Task brief: Any images in the records should be skipped; transcribe the rest exactly.

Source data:
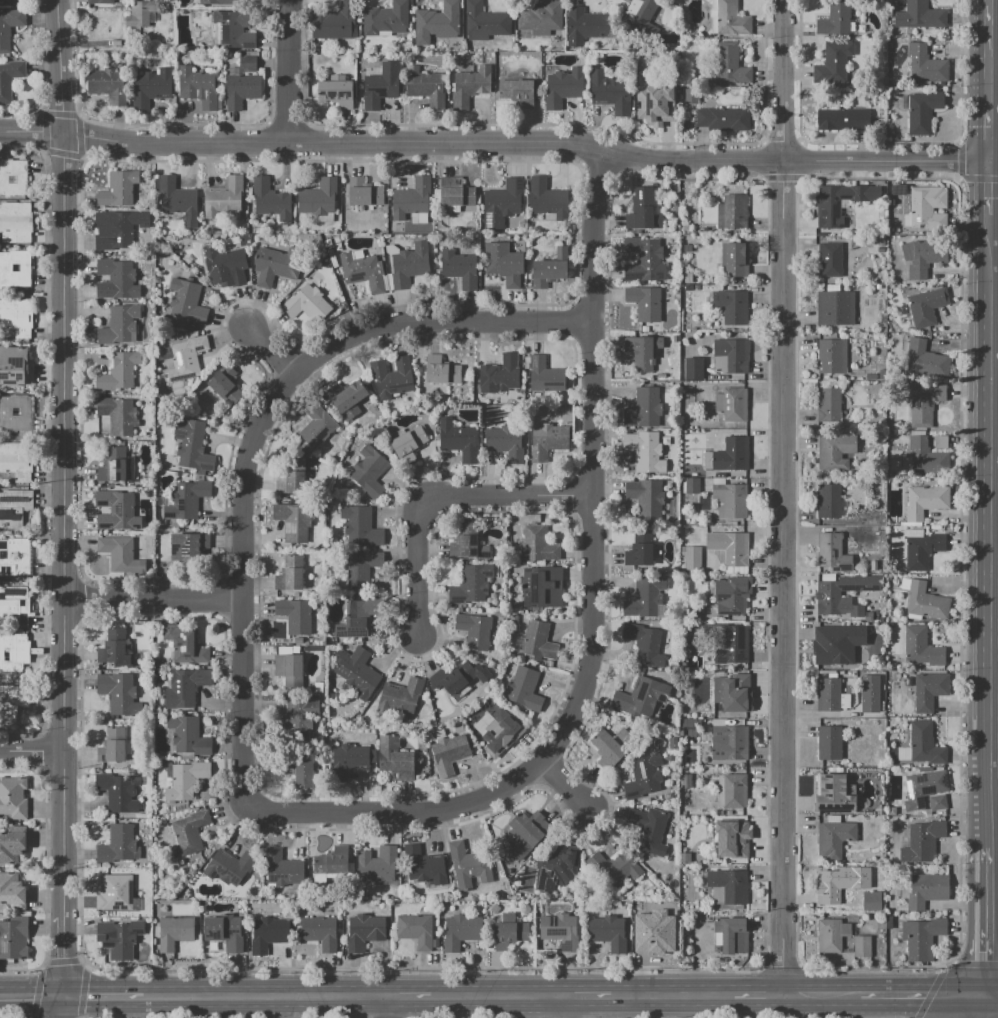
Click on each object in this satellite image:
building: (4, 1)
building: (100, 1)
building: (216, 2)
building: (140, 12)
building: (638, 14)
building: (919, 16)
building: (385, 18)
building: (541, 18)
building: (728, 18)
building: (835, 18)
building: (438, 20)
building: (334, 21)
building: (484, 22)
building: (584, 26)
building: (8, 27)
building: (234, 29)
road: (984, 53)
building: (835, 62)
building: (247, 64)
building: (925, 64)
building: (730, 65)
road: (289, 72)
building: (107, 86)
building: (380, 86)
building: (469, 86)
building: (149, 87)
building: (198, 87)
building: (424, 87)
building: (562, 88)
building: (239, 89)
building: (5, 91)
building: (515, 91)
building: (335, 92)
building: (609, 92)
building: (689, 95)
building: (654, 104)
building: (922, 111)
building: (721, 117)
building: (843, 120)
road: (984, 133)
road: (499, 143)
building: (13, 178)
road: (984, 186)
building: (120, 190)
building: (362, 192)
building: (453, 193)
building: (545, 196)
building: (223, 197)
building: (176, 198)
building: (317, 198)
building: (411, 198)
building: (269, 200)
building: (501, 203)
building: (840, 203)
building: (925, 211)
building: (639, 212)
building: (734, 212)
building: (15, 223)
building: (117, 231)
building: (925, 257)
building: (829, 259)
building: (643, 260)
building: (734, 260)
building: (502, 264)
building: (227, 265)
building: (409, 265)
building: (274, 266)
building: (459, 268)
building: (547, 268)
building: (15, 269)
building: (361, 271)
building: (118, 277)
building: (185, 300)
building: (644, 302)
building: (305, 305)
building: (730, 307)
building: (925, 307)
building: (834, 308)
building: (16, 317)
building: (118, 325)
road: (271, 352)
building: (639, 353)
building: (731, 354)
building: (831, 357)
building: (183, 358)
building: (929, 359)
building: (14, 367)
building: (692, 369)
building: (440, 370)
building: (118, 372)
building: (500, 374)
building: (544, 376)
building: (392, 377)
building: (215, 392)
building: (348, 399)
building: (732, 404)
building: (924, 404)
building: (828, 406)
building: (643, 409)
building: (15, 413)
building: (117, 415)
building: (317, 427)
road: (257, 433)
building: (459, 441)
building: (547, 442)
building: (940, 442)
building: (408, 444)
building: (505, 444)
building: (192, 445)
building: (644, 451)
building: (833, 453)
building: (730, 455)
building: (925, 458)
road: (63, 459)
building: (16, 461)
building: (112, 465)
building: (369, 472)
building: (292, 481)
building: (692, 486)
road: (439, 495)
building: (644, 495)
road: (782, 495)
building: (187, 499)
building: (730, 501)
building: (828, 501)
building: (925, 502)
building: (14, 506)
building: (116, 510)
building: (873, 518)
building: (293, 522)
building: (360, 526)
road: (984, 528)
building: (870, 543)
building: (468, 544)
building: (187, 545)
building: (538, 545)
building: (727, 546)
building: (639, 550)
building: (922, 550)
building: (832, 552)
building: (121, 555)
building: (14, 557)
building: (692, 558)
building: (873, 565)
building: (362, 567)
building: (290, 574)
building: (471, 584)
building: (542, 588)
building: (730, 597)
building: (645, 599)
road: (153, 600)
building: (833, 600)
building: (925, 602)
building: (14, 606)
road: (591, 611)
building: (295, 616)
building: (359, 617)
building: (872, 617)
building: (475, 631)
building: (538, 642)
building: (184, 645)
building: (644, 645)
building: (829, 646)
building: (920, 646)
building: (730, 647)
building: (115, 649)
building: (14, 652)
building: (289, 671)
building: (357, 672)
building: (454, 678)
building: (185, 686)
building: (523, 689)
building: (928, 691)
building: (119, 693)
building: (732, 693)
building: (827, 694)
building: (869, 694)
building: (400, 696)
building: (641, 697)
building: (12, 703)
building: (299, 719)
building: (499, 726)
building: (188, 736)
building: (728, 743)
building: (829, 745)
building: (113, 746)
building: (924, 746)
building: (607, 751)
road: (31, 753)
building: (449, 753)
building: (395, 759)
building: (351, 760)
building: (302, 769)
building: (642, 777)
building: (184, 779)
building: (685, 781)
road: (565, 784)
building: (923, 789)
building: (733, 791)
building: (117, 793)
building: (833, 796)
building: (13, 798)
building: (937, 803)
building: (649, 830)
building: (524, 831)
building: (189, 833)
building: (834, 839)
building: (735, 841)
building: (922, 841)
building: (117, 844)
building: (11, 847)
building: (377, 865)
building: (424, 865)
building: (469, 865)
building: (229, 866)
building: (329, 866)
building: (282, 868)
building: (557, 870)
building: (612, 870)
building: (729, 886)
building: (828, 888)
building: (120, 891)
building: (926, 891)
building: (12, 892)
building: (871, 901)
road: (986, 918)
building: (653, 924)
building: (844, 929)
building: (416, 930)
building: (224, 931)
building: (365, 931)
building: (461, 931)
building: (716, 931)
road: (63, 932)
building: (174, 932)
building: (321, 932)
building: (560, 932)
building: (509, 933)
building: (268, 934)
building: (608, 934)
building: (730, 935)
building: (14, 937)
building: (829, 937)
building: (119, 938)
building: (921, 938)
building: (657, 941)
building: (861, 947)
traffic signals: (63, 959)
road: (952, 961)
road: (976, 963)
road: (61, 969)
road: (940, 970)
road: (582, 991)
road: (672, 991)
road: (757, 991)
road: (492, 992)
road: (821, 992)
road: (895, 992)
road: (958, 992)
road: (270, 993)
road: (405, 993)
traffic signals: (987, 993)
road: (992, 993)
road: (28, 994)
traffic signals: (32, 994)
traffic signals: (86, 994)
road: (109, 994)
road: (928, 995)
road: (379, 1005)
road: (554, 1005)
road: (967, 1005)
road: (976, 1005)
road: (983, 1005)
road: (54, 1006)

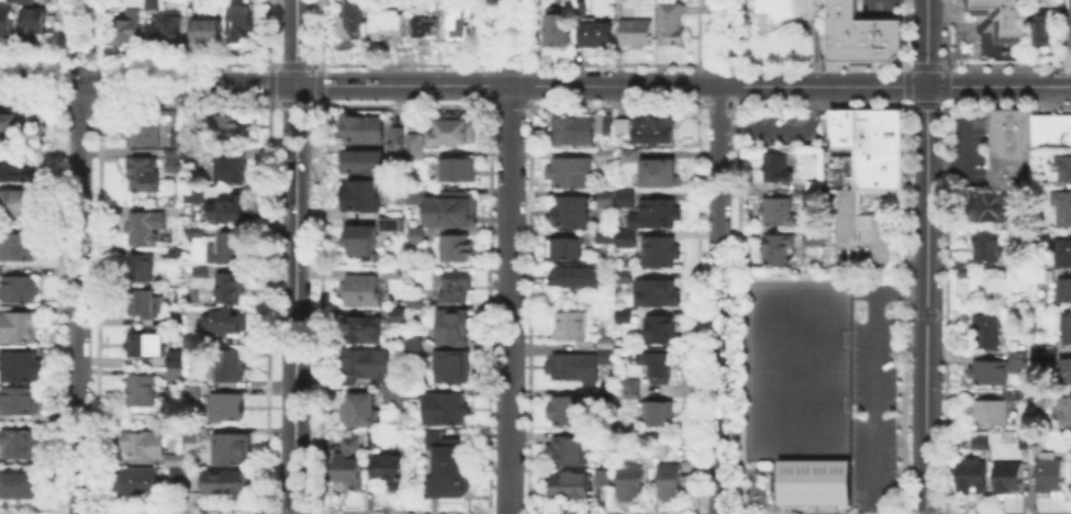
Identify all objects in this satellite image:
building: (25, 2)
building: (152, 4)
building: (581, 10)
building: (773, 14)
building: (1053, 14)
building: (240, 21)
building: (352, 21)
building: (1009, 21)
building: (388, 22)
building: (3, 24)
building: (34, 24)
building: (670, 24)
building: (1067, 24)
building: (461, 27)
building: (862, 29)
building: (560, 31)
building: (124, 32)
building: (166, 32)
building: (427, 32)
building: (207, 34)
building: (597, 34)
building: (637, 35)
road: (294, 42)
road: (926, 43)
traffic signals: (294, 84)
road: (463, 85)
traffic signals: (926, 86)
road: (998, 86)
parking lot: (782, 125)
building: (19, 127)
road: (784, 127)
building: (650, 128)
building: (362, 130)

Reply:
Click on each object in this satellite image:
building: (4, 1)
building: (100, 1)
building: (216, 2)
building: (140, 12)
building: (638, 14)
building: (919, 16)
building: (385, 18)
building: (541, 18)
building: (728, 18)
building: (835, 18)
building: (438, 20)
building: (334, 21)
building: (484, 22)
building: (584, 26)
building: (8, 27)
building: (234, 29)
road: (984, 53)
building: (835, 62)
building: (247, 64)
building: (925, 64)
building: (730, 65)
road: (289, 72)
building: (107, 86)
building: (380, 86)
building: (469, 86)
building: (149, 87)
building: (198, 87)
building: (424, 87)
building: (562, 88)
building: (239, 89)
building: (5, 91)
building: (515, 91)
building: (335, 92)
building: (609, 92)
building: (689, 95)
building: (654, 104)
building: (922, 111)
building: (721, 117)
building: (843, 120)
road: (984, 133)
road: (499, 143)
building: (13, 178)
road: (984, 186)
building: (120, 190)
building: (362, 192)
building: (453, 193)
building: (545, 196)
building: (223, 197)
building: (176, 198)
building: (317, 198)
building: (411, 198)
building: (269, 200)
building: (501, 203)
building: (840, 203)
building: (925, 211)
building: (639, 212)
building: (734, 212)
building: (15, 223)
building: (117, 231)
building: (925, 257)
building: (829, 259)
building: (643, 260)
building: (734, 260)
building: (502, 264)
building: (227, 265)
building: (409, 265)
building: (274, 266)
building: (459, 268)
building: (547, 268)
building: (15, 269)
building: (361, 271)
building: (118, 277)
building: (185, 300)
building: (644, 302)
building: (305, 305)
building: (730, 307)
building: (925, 307)
building: (834, 308)
building: (16, 317)
building: (118, 325)
road: (271, 352)
building: (639, 353)
building: (731, 354)
building: (831, 357)
building: (183, 358)
building: (929, 359)
building: (14, 367)
building: (692, 369)
building: (440, 370)
building: (118, 372)
building: (500, 374)
building: (544, 376)
building: (392, 377)
building: (215, 392)
building: (348, 399)
building: (732, 404)
building: (924, 404)
building: (828, 406)
building: (643, 409)
building: (15, 413)
building: (117, 415)
building: (317, 427)
road: (257, 433)
building: (459, 441)
building: (547, 442)
building: (940, 442)
building: (408, 444)
building: (505, 444)
building: (192, 445)
building: (644, 451)
building: (833, 453)
building: (730, 455)
building: (925, 458)
road: (63, 459)
building: (16, 461)
building: (112, 465)
building: (369, 472)
building: (292, 481)
building: (692, 486)
road: (439, 495)
building: (644, 495)
road: (782, 495)
building: (187, 499)
building: (730, 501)
building: (828, 501)
building: (925, 502)
building: (14, 506)
building: (116, 510)
building: (873, 518)
building: (293, 522)
building: (360, 526)
road: (984, 528)
building: (870, 543)
building: (468, 544)
building: (187, 545)
building: (538, 545)
building: (727, 546)
building: (639, 550)
building: (922, 550)
building: (832, 552)
building: (121, 555)
building: (14, 557)
building: (692, 558)
building: (873, 565)
building: (362, 567)
building: (290, 574)
building: (471, 584)
building: (542, 588)
building: (730, 597)
building: (645, 599)
road: (153, 600)
building: (833, 600)
building: (925, 602)
building: (14, 606)
road: (591, 611)
building: (295, 616)
building: (359, 617)
building: (872, 617)
building: (475, 631)
building: (538, 642)
building: (184, 645)
building: (644, 645)
building: (829, 646)
building: (920, 646)
building: (730, 647)
building: (115, 649)
building: (14, 652)
building: (289, 671)
building: (357, 672)
building: (454, 678)
building: (185, 686)
building: (523, 689)
building: (928, 691)
building: (119, 693)
building: (732, 693)
building: (827, 694)
building: (869, 694)
building: (400, 696)
building: (641, 697)
building: (12, 703)
building: (299, 719)
building: (499, 726)
building: (188, 736)
building: (728, 743)
building: (829, 745)
building: (113, 746)
building: (924, 746)
building: (607, 751)
road: (31, 753)
building: (449, 753)
building: (395, 759)
building: (351, 760)
building: (302, 769)
building: (642, 777)
building: (184, 779)
building: (685, 781)
road: (565, 784)
building: (923, 789)
building: (733, 791)
building: (117, 793)
building: (833, 796)
building: (13, 798)
building: (937, 803)
building: (649, 830)
building: (524, 831)
building: (189, 833)
building: (834, 839)
building: (735, 841)
building: (922, 841)
building: (117, 844)
building: (11, 847)
building: (377, 865)
building: (424, 865)
building: (469, 865)
building: (229, 866)
building: (329, 866)
building: (282, 868)
building: (557, 870)
building: (612, 870)
building: (729, 886)
building: (828, 888)
building: (120, 891)
building: (926, 891)
building: (12, 892)
building: (871, 901)
road: (986, 918)
building: (653, 924)
building: (844, 929)
building: (416, 930)
building: (224, 931)
building: (365, 931)
building: (461, 931)
building: (716, 931)
road: (63, 932)
building: (174, 932)
building: (321, 932)
building: (560, 932)
building: (509, 933)
building: (268, 934)
building: (608, 934)
building: (730, 935)
building: (14, 937)
building: (829, 937)
building: (119, 938)
building: (921, 938)
building: (657, 941)
building: (861, 947)
traffic signals: (63, 959)
road: (952, 961)
road: (976, 963)
road: (61, 969)
road: (940, 970)
road: (582, 991)
road: (672, 991)
road: (757, 991)
road: (492, 992)
road: (821, 992)
road: (895, 992)
road: (958, 992)
road: (270, 993)
road: (405, 993)
traffic signals: (987, 993)
road: (992, 993)
road: (28, 994)
traffic signals: (32, 994)
traffic signals: (86, 994)
road: (109, 994)
road: (928, 995)
road: (379, 1005)
road: (554, 1005)
road: (967, 1005)
road: (976, 1005)
road: (983, 1005)
road: (54, 1006)

Identify all objects in this satellite image:
building: (25, 2)
building: (152, 4)
building: (581, 10)
building: (773, 14)
building: (1053, 14)
building: (240, 21)
building: (352, 21)
building: (1009, 21)
building: (388, 22)
building: (3, 24)
building: (34, 24)
building: (670, 24)
building: (1067, 24)
building: (461, 27)
building: (862, 29)
building: (560, 31)
building: (124, 32)
building: (166, 32)
building: (427, 32)
building: (207, 34)
building: (597, 34)
building: (637, 35)
road: (294, 42)
road: (926, 43)
traffic signals: (294, 84)
road: (463, 85)
traffic signals: (926, 86)
road: (998, 86)
parking lot: (782, 125)
building: (19, 127)
road: (784, 127)
building: (650, 128)
building: (362, 130)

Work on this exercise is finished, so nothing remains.